START RECORDS FOR PROCESSING

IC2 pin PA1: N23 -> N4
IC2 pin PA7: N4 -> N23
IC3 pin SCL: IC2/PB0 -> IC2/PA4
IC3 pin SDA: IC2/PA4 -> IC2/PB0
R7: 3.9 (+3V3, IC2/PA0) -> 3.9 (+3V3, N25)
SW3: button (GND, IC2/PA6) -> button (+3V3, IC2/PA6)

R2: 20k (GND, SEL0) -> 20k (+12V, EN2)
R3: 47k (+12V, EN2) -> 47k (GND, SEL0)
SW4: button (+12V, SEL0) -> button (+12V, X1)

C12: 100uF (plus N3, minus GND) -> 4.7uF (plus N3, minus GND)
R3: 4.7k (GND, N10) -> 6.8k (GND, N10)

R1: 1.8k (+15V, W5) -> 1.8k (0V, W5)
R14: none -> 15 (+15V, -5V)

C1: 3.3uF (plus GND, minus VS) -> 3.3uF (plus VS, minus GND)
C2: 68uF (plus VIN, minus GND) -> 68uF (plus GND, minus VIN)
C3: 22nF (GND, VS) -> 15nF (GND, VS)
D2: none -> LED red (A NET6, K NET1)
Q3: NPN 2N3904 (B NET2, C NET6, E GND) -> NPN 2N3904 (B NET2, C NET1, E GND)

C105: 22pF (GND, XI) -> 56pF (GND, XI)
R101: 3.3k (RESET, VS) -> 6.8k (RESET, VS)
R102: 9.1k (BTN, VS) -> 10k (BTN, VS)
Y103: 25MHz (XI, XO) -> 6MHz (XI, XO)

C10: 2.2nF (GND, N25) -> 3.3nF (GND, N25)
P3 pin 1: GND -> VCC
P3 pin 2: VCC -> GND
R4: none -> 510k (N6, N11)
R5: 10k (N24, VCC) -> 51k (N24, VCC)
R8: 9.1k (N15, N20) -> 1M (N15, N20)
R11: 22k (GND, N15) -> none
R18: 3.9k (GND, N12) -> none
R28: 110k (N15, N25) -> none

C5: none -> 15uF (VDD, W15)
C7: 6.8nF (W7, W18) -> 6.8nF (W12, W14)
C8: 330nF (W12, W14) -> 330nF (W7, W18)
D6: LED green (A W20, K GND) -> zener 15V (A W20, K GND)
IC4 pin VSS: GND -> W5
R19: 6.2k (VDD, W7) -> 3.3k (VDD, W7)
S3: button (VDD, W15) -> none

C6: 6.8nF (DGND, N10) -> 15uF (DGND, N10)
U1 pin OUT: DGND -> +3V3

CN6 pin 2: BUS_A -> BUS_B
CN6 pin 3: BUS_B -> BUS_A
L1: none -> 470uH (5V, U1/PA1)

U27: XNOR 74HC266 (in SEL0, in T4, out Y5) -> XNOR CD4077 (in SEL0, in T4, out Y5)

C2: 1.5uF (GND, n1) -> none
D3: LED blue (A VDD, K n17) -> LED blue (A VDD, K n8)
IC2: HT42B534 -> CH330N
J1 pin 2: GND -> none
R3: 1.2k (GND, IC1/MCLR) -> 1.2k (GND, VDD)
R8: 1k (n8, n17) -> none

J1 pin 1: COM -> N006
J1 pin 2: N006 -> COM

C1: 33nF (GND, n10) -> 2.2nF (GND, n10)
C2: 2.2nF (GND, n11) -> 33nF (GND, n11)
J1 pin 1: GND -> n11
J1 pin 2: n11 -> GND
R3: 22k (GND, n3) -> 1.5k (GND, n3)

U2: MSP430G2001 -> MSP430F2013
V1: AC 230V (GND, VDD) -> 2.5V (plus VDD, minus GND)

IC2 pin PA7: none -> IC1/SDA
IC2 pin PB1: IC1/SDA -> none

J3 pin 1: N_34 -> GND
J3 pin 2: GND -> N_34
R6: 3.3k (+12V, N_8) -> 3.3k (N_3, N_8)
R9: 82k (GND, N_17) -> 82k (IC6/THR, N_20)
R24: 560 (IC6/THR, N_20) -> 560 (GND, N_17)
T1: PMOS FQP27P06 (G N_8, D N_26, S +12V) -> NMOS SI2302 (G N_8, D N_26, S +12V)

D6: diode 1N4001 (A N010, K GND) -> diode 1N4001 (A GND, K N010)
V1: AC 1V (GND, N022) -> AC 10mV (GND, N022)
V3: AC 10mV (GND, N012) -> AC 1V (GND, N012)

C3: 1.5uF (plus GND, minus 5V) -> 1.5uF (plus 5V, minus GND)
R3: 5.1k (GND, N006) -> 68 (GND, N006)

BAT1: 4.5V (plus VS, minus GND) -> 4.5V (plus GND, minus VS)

END RECORDS FOR PROCESSING

EXERCISE DESCRIPTION>
For every line above in which the string "minus" appears, add one; please give the final count and nothing else.

TASK RESULT>
6